(The records Opens)
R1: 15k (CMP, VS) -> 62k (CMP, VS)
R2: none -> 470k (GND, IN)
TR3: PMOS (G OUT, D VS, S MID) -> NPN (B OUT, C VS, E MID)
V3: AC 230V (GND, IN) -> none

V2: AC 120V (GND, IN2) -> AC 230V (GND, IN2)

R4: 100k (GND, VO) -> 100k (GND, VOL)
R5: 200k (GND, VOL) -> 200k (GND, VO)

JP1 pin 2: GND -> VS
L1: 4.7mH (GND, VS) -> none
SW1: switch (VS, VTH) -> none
(The records Closes)
(The records Opens)
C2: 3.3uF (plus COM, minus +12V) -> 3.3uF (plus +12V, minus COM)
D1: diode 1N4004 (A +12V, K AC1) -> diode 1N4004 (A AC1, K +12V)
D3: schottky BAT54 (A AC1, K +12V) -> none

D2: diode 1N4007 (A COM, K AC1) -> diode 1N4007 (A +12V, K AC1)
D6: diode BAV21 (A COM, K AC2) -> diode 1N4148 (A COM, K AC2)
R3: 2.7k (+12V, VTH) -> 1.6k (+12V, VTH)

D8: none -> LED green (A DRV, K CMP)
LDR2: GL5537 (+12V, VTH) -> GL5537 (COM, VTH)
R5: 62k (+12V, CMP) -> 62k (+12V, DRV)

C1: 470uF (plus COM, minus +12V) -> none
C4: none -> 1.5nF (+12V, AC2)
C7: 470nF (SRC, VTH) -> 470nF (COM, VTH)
(The records Closes)
Exercise requirements »
Within the listing above, give again exactly every line from the line with "R1: 15k (CMP, VS) -> 62k (CMP, VS)" through the line with "L1: 4.7mH (GND, VS) -> none", both included, and no other line.

Solution »
R1: 15k (CMP, VS) -> 62k (CMP, VS)
R2: none -> 470k (GND, IN)
TR3: PMOS (G OUT, D VS, S MID) -> NPN (B OUT, C VS, E MID)
V3: AC 230V (GND, IN) -> none

V2: AC 120V (GND, IN2) -> AC 230V (GND, IN2)

R4: 100k (GND, VO) -> 100k (GND, VOL)
R5: 200k (GND, VOL) -> 200k (GND, VO)

JP1 pin 2: GND -> VS
L1: 4.7mH (GND, VS) -> none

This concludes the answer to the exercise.